• What needs to be done: Everything from the line containing "recoloured: screwdriver/blue <196,226>" through the last line of the data below should be set down exactly, and nothing else.

• Data extract:

--

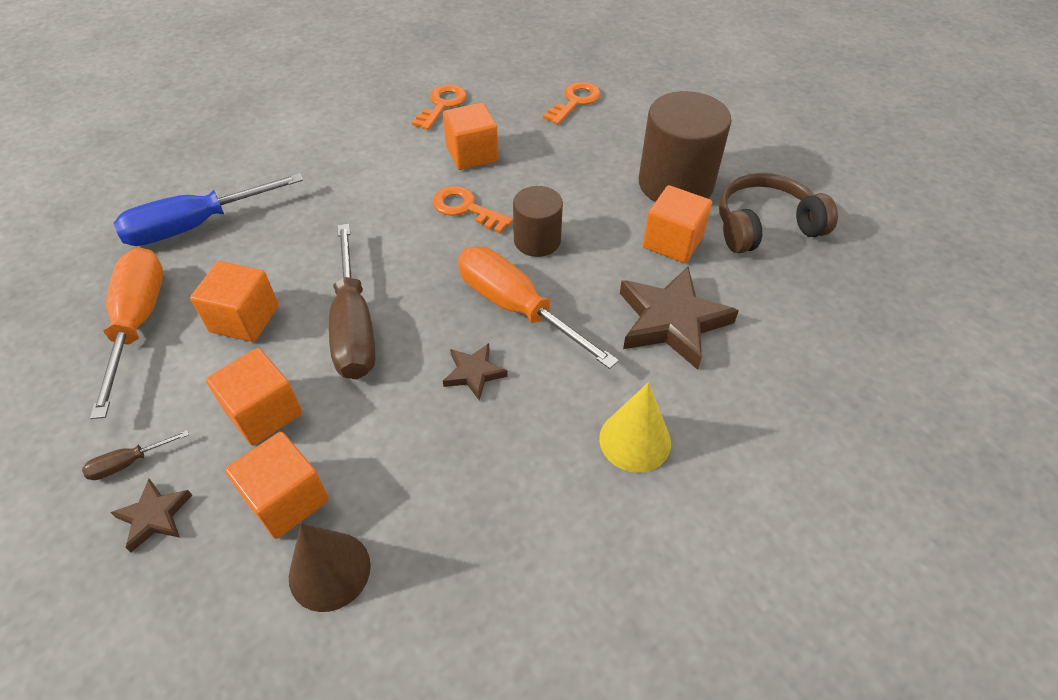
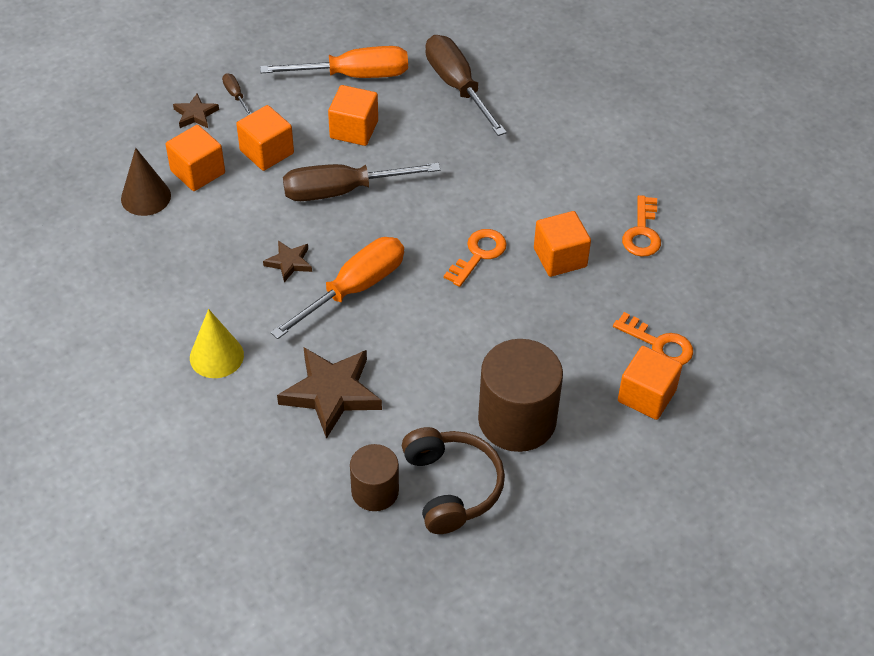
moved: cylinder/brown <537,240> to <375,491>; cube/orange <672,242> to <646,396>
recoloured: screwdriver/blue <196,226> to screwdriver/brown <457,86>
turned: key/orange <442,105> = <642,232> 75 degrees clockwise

--

• Answer to this problem:
recoloured: screwdriver/blue <196,226> to screwdriver/brown <457,86>
turned: key/orange <442,105> = <642,232> 75 degrees clockwise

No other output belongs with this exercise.